Please restate the data that follows word for word, with the pictures left out.

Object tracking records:
○ ○ ○ ○ ○

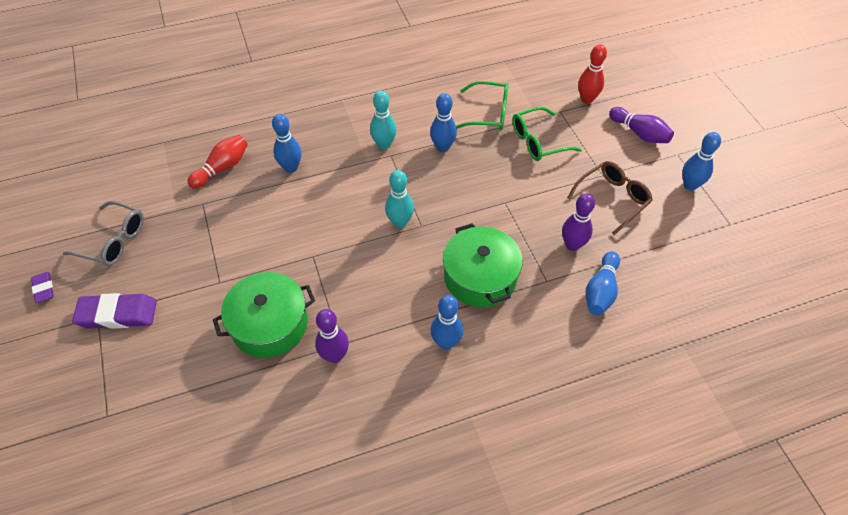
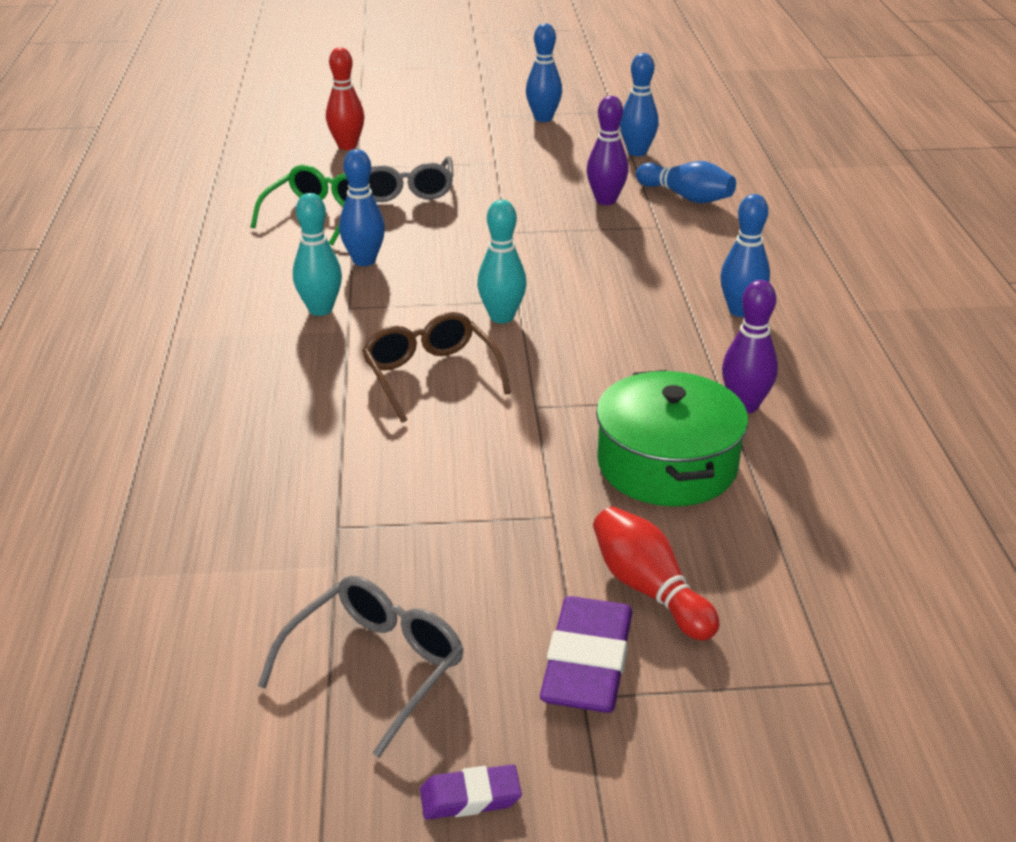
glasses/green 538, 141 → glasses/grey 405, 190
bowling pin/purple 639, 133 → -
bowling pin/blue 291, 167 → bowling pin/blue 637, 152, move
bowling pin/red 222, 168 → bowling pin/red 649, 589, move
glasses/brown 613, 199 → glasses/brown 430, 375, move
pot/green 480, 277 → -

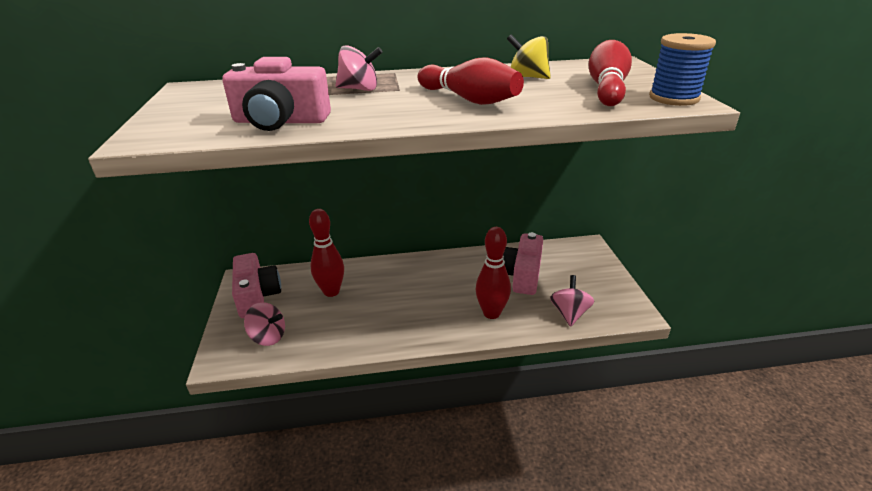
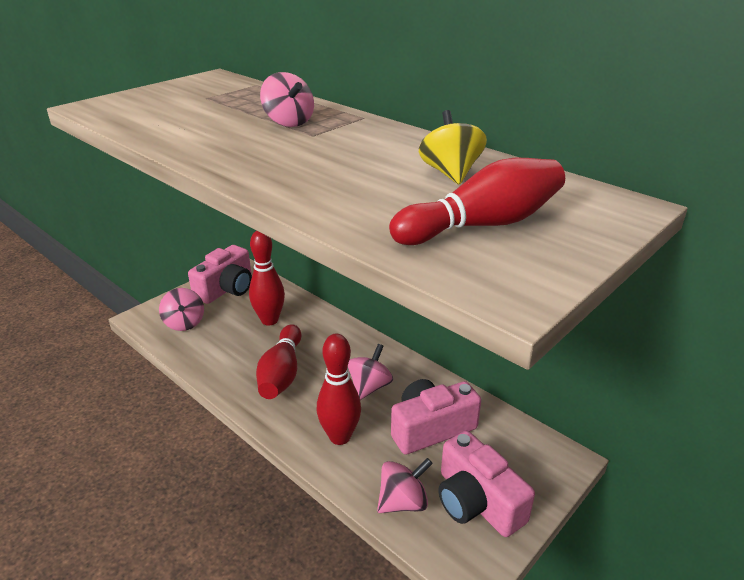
spool/blue 674, 98 → -
camera/pink 280, 121 → camera/pink 477, 501, move
bowling pin/red 469, 99 → bowling pin/red 281, 373, move
- → spinning top/pink 369, 387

○ ○ ○ ○ ○

SOLUTION TO THE PROBLEM -
glasses/green 538, 141 → glasses/grey 405, 190
bowling pin/purple 639, 133 → -
bowling pin/blue 291, 167 → bowling pin/blue 637, 152, move
bowling pin/red 222, 168 → bowling pin/red 649, 589, move
glasses/brown 613, 199 → glasses/brown 430, 375, move
pot/green 480, 277 → -

spool/blue 674, 98 → -
camera/pink 280, 121 → camera/pink 477, 501, move
bowling pin/red 469, 99 → bowling pin/red 281, 373, move
- → spinning top/pink 369, 387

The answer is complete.